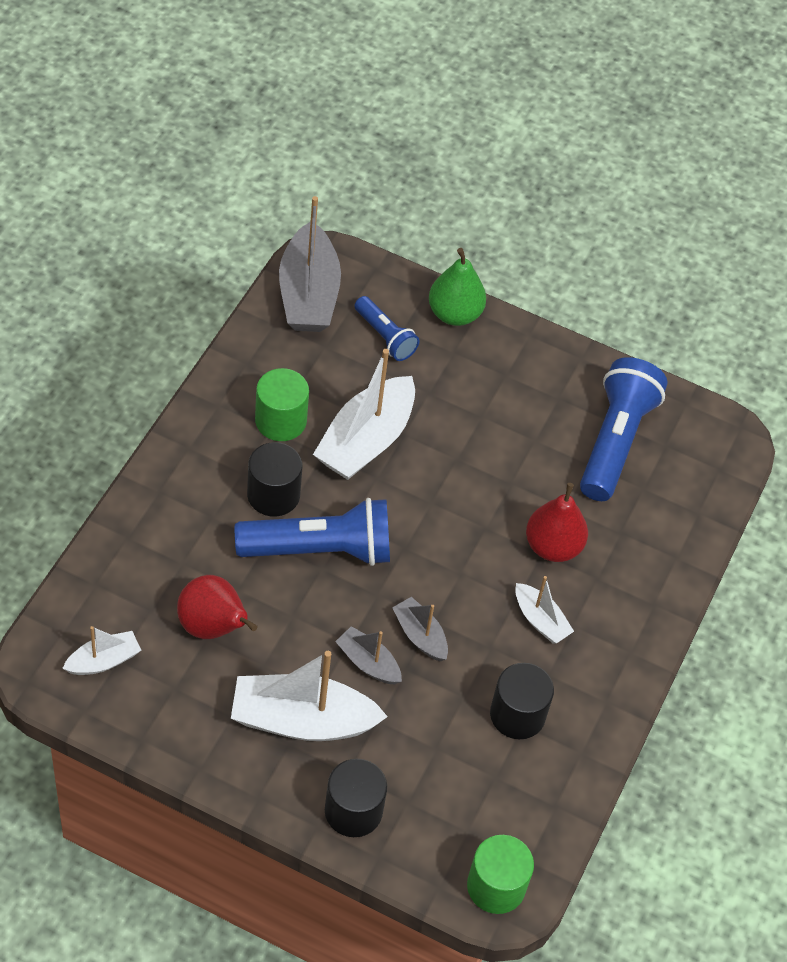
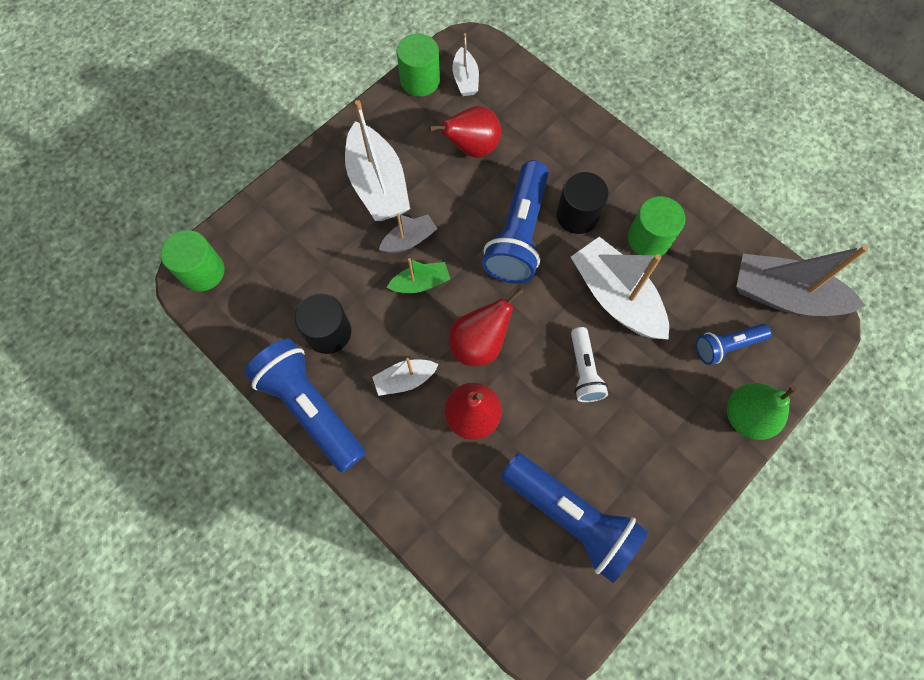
camera: 115 degrees right, 15 degrees up
(121, 716) = (420, 81): none -> green cylinder
(302, 720) = (378, 184): white boat -> white boat turned 135 degrees clockwise
(353, 811) = (297, 197): black cylinder -> none
(420, 635) = (420, 283): grey boat -> green boat
(462, 456) = (584, 370): none -> white flashlight
(470, 558) = (479, 344): none -> red pear
(610, 704) = (310, 408): none -> blue flashlight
§
▶ **Assignment**
Give back exactly the lines from the top of the records to the line containing "(420, 635) = (420, 283): grey", both included, and no pictures.

▶ **Response**
camera: 115 degrees right, 15 degrees up
(121, 716) = (420, 81): none -> green cylinder
(302, 720) = (378, 184): white boat -> white boat turned 135 degrees clockwise
(353, 811) = (297, 197): black cylinder -> none
(420, 635) = (420, 283): grey boat -> green boat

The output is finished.